Brief
Take the lines from the beginning of the data below through the line holding "Given the image: H&E-stained" and return exactly those.

Data rows
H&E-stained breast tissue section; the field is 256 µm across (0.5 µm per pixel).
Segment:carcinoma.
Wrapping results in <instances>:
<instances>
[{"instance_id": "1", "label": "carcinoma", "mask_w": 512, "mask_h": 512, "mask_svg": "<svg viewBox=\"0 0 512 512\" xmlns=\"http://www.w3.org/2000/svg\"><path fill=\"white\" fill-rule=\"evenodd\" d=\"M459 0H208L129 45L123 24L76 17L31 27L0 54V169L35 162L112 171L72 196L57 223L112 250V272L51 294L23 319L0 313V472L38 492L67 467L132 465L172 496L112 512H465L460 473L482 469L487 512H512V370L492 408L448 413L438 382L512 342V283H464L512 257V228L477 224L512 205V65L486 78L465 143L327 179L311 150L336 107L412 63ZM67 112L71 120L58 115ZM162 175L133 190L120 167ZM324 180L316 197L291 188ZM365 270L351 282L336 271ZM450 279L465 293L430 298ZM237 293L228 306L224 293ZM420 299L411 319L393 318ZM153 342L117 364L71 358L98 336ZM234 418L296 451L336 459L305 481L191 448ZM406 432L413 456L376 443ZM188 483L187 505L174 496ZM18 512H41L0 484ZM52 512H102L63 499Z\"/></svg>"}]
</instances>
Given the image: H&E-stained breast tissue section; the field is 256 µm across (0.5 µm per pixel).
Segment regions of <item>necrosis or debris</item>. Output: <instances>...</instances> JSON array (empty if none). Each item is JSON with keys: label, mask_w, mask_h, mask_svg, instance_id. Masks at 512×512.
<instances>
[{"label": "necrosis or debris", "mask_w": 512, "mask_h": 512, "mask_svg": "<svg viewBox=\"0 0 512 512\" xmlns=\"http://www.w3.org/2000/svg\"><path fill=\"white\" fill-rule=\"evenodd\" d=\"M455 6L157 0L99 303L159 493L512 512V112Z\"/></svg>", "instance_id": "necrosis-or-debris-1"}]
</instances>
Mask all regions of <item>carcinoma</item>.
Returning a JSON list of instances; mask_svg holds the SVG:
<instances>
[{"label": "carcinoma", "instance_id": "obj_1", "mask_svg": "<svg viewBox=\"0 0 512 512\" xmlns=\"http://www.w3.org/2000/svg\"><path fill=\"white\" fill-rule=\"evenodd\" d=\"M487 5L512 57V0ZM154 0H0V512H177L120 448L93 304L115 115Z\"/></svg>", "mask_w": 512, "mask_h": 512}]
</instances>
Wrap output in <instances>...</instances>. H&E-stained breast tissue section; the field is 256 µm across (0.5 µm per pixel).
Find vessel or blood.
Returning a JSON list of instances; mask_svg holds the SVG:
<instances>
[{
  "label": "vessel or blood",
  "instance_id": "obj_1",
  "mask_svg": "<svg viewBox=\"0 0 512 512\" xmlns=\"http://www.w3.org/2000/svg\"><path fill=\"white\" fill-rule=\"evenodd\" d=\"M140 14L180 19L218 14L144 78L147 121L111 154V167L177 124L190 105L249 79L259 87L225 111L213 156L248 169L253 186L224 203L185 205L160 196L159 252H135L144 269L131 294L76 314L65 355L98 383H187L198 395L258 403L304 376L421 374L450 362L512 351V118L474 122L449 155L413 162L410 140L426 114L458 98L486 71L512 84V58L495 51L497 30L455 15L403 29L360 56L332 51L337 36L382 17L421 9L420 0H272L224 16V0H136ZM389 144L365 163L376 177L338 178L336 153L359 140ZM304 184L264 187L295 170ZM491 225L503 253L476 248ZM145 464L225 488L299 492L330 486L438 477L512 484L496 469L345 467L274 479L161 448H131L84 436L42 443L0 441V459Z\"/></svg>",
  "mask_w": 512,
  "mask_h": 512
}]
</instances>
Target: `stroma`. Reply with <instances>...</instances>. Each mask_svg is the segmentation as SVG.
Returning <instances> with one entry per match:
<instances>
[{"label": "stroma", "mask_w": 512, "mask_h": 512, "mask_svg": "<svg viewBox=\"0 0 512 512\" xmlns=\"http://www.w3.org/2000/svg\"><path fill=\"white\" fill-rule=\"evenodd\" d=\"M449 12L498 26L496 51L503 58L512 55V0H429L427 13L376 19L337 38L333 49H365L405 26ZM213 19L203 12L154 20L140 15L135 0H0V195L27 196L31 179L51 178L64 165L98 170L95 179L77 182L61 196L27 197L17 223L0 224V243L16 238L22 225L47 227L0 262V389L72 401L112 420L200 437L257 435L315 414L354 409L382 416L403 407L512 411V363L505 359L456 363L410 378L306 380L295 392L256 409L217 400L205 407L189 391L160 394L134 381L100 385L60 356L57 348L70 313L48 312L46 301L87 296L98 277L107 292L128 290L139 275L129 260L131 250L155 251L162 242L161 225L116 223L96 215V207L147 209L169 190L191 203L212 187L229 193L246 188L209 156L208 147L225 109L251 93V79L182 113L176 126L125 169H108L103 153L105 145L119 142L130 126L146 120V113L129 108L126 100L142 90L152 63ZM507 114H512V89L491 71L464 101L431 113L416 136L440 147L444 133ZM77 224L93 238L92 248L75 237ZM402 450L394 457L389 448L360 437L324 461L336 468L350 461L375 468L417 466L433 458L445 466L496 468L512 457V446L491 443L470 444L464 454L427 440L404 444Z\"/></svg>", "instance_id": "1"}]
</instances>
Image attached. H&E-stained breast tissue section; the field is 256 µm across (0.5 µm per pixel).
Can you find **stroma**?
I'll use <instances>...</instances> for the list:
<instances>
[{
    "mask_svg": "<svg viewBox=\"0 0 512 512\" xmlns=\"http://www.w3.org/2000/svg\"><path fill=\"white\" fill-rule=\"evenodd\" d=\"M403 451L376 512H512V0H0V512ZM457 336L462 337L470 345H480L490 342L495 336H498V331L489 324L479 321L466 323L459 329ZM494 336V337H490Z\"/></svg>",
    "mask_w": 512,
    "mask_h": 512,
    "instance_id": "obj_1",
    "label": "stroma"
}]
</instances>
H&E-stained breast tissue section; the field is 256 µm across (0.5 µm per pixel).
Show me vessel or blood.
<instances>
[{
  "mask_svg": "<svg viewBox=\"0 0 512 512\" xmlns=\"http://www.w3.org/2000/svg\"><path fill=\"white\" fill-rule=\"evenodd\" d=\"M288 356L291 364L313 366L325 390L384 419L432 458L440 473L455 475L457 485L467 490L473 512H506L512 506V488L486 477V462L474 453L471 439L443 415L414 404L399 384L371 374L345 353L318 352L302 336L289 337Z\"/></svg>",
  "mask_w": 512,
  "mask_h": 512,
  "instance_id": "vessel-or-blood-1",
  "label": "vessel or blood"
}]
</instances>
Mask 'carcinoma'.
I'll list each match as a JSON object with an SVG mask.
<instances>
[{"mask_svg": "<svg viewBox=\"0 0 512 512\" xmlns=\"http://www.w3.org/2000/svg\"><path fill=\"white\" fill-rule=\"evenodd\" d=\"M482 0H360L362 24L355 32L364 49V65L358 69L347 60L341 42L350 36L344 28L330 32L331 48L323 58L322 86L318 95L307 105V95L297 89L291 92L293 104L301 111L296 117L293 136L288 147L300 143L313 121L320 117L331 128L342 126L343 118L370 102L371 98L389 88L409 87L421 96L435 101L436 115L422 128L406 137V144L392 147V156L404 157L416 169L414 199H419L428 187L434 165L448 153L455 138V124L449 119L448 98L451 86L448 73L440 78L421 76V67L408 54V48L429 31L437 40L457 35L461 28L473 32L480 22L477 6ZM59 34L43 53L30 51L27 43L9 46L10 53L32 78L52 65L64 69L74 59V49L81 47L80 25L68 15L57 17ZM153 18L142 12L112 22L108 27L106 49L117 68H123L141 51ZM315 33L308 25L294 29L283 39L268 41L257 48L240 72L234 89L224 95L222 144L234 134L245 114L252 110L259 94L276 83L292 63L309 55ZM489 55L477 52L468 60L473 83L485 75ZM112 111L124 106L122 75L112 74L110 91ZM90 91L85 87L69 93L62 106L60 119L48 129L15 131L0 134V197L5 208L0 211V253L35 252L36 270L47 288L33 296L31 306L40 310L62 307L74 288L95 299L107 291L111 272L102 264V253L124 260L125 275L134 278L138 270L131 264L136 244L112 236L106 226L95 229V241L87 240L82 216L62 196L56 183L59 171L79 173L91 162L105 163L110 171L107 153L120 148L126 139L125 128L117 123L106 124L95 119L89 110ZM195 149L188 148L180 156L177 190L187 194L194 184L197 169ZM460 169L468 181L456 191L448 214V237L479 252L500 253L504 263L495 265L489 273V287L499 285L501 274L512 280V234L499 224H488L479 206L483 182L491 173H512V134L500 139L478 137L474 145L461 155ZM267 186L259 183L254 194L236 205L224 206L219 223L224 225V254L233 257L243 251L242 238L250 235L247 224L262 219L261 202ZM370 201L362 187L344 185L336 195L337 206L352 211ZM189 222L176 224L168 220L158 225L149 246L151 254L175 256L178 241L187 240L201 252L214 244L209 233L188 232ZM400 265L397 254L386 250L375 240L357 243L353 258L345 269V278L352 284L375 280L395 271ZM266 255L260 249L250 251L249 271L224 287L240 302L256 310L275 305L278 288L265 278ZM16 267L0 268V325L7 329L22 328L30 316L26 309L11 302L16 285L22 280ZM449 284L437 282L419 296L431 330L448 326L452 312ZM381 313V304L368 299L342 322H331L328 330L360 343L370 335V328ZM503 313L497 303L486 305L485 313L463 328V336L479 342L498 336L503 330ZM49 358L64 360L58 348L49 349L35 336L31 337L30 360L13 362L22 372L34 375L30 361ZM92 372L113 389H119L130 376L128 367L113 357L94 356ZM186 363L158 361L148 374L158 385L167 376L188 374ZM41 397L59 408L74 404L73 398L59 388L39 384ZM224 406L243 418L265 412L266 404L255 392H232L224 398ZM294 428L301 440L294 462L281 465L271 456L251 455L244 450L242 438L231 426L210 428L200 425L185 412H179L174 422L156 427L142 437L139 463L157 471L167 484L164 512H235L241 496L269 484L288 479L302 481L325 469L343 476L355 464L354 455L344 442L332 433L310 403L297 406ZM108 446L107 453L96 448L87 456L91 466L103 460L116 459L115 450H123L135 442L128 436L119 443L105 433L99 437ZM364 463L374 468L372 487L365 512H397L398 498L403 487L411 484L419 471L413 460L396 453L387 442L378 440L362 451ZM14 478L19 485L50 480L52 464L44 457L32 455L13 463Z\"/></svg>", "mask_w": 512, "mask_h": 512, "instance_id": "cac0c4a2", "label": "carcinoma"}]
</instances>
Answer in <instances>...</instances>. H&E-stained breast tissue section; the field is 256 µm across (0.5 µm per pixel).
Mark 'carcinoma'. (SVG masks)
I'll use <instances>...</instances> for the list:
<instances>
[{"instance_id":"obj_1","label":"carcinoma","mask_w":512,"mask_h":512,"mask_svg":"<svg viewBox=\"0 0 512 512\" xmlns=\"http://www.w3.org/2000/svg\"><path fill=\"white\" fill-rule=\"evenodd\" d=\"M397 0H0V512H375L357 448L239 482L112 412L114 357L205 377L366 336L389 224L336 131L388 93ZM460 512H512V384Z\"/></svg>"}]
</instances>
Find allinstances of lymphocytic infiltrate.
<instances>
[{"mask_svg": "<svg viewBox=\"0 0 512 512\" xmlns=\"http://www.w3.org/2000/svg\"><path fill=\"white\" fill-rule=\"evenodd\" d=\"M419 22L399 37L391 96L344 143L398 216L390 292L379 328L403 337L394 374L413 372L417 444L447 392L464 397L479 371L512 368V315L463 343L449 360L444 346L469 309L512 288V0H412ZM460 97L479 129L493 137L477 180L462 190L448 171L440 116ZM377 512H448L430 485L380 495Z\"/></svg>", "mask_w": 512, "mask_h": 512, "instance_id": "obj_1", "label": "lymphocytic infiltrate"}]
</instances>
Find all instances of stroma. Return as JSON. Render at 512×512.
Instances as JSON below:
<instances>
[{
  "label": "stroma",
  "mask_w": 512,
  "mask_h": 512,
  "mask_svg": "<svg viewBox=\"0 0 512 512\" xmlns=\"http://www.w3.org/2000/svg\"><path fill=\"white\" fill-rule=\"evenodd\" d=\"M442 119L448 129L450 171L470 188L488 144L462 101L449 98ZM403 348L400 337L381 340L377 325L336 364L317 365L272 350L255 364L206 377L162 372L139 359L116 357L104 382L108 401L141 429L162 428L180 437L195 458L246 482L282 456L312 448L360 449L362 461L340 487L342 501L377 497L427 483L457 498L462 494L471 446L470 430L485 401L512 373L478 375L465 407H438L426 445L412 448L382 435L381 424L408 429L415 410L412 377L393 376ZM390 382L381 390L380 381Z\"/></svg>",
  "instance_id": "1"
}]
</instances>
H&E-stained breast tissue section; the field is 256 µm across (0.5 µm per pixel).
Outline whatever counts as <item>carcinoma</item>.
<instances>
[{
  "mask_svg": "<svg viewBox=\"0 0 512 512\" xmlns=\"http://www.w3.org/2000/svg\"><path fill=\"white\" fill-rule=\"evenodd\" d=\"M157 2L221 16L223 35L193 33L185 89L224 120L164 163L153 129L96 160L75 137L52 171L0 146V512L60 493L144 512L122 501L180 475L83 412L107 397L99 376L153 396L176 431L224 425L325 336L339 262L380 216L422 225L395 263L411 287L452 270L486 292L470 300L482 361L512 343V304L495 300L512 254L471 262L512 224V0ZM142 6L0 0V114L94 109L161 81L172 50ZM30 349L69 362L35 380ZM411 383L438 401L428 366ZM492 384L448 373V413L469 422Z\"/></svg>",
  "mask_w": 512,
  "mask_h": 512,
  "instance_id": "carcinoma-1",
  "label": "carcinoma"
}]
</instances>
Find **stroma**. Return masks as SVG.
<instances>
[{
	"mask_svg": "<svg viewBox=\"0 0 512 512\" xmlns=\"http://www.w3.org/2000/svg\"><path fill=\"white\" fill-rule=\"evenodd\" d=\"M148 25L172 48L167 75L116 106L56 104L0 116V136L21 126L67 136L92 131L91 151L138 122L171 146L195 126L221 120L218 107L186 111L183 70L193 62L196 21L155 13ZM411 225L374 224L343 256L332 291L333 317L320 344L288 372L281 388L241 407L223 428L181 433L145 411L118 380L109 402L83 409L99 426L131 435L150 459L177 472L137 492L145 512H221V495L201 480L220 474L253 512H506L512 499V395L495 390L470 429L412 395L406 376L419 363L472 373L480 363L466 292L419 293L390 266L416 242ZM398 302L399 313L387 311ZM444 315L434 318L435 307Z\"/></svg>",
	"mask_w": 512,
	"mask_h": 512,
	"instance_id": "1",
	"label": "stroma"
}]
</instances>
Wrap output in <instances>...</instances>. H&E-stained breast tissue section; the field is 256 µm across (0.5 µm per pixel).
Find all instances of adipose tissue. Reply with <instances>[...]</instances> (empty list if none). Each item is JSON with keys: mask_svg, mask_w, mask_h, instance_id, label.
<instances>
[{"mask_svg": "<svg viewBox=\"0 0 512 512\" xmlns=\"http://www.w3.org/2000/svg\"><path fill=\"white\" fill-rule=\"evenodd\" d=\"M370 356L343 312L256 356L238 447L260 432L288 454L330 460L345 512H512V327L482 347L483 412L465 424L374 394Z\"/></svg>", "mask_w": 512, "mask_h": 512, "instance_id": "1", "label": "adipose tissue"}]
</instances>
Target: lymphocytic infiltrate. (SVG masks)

Written response
H&E-stained breast tissue section; the field is 256 µm across (0.5 µm per pixel).
Segment:carcinoma.
Wrapping results in <instances>:
<instances>
[{"instance_id": "1", "label": "carcinoma", "mask_w": 512, "mask_h": 512, "mask_svg": "<svg viewBox=\"0 0 512 512\" xmlns=\"http://www.w3.org/2000/svg\"><path fill=\"white\" fill-rule=\"evenodd\" d=\"M459 0H208L129 45L123 24L76 17L31 27L0 54V169L35 162L112 171L72 196L57 223L112 250V272L51 294L23 319L0 313V472L38 492L67 467L132 465L172 496L112 512H465L460 473L482 469L487 512H512V370L492 408L448 413L438 382L512 342V283H464L512 257V228L477 224L512 205V65L486 78L465 143L327 179L311 150L336 107L412 63ZM67 112L71 120L58 115ZM162 175L133 190L120 167ZM324 180L316 197L291 188ZM365 270L351 282L336 271ZM450 279L465 293L430 298ZM237 293L228 306L224 293ZM420 299L411 319L393 318ZM153 342L117 364L71 358L98 336ZM234 418L296 451L336 459L305 481L191 448ZM406 432L413 456L376 443ZM188 483L187 505L174 496ZM18 512H41L0 484ZM52 512H102L63 499Z\"/></svg>"}]
</instances>
Given the image: H&E-stained breast tissue section; the field is 256 µm across (0.5 µm per pixel).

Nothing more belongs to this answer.